— WORK REQUIRED —
Starting at the first line of the data and ending at the line with "(326, 289) = (544, 356): blue", copy each line exactly. Include both of those lines, but no pictures.

Spatial reasoning data
⟨

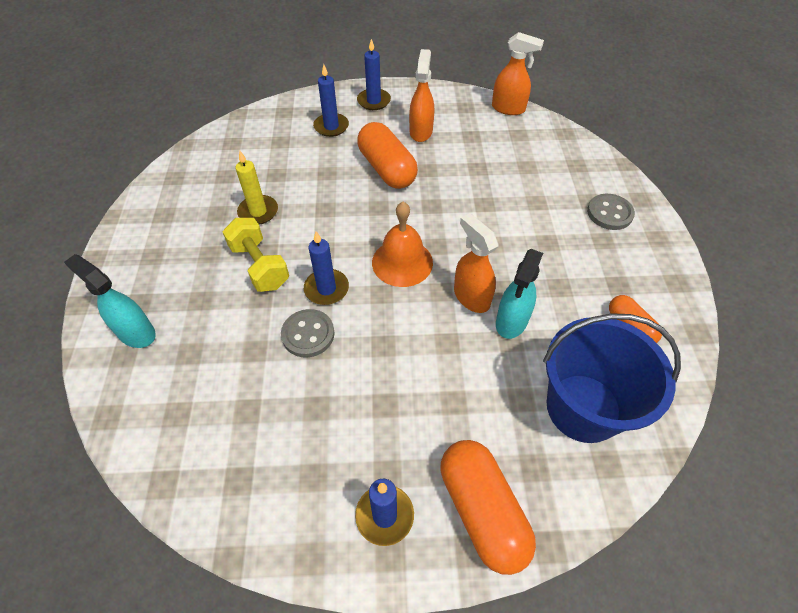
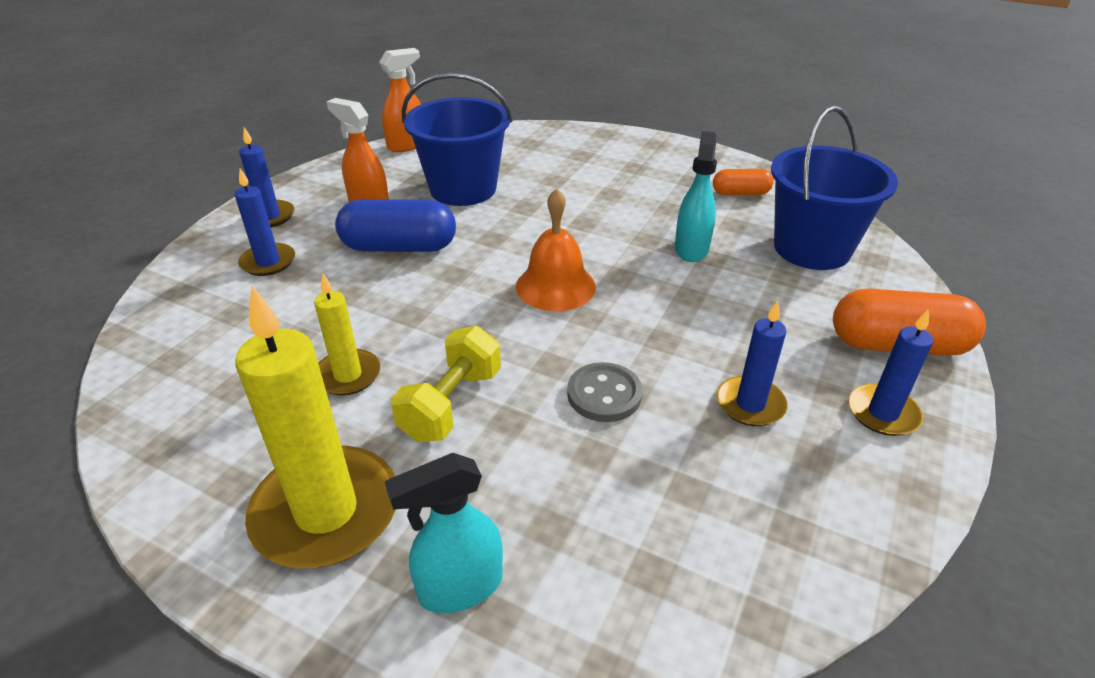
camera: 60 degrees left, 15 degrees down
(161, 257) = (326, 511): none -> yellow candle
(260, 266) = (451, 404): yellow dumbbell -> yellow dumbbell turned 60 degrees counterclockwise
(326, 289) = (544, 356): blue candle -> blue candle (750, 404)
(387, 169) = (399, 247): orange capsule -> blue capsule
(471, 297) = (642, 260): orange spray bottle -> none
(478, 163) = (463, 189): none -> blue bucket
(511, 322) = (691, 248): turquoise spray bottle -> turquoise spray bottle turned 135 degrees counterclockwise
(609, 213) = (606, 152): grey button -> none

⟩

— REPLY TO THE EXERCISE —
camera: 60 degrees left, 15 degrees down
(161, 257) = (326, 511): none -> yellow candle
(260, 266) = (451, 404): yellow dumbbell -> yellow dumbbell turned 60 degrees counterclockwise
(326, 289) = (544, 356): blue candle -> blue candle (750, 404)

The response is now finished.